Task prompt: Precisely the lines from the one with "red semicircle at" through the end of the data, both included, must make up the response, each restated word for word.

(Two-dimensional motion records)
****
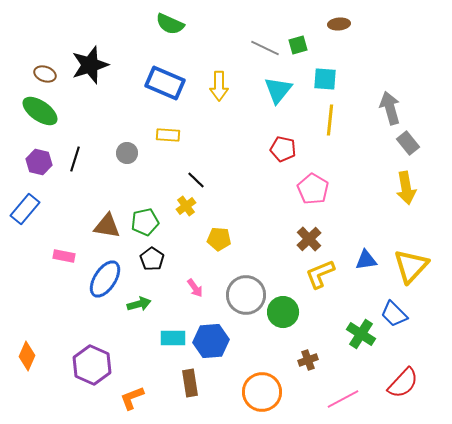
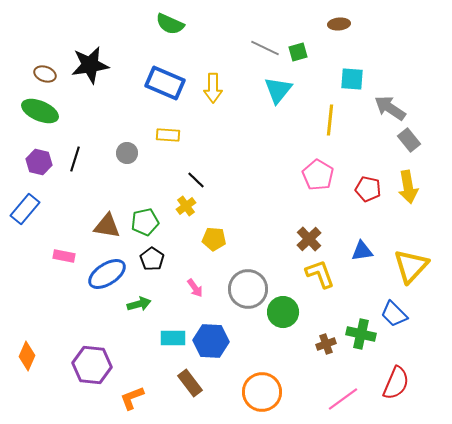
green square at (298, 45): moved 7 px down
black star at (90, 65): rotated 9 degrees clockwise
cyan square at (325, 79): moved 27 px right
yellow arrow at (219, 86): moved 6 px left, 2 px down
gray arrow at (390, 108): rotated 40 degrees counterclockwise
green ellipse at (40, 111): rotated 12 degrees counterclockwise
gray rectangle at (408, 143): moved 1 px right, 3 px up
red pentagon at (283, 149): moved 85 px right, 40 px down
yellow arrow at (406, 188): moved 2 px right, 1 px up
pink pentagon at (313, 189): moved 5 px right, 14 px up
yellow pentagon at (219, 239): moved 5 px left
blue triangle at (366, 260): moved 4 px left, 9 px up
yellow L-shape at (320, 274): rotated 92 degrees clockwise
blue ellipse at (105, 279): moved 2 px right, 5 px up; rotated 24 degrees clockwise
gray circle at (246, 295): moved 2 px right, 6 px up
green cross at (361, 334): rotated 20 degrees counterclockwise
blue hexagon at (211, 341): rotated 8 degrees clockwise
brown cross at (308, 360): moved 18 px right, 16 px up
purple hexagon at (92, 365): rotated 18 degrees counterclockwise
brown rectangle at (190, 383): rotated 28 degrees counterclockwise
red semicircle at (403, 383): moved 7 px left; rotated 20 degrees counterclockwise
pink line at (343, 399): rotated 8 degrees counterclockwise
****
Response to the task:
red semicircle at (403, 383): moved 7 px left; rotated 20 degrees counterclockwise
pink line at (343, 399): rotated 8 degrees counterclockwise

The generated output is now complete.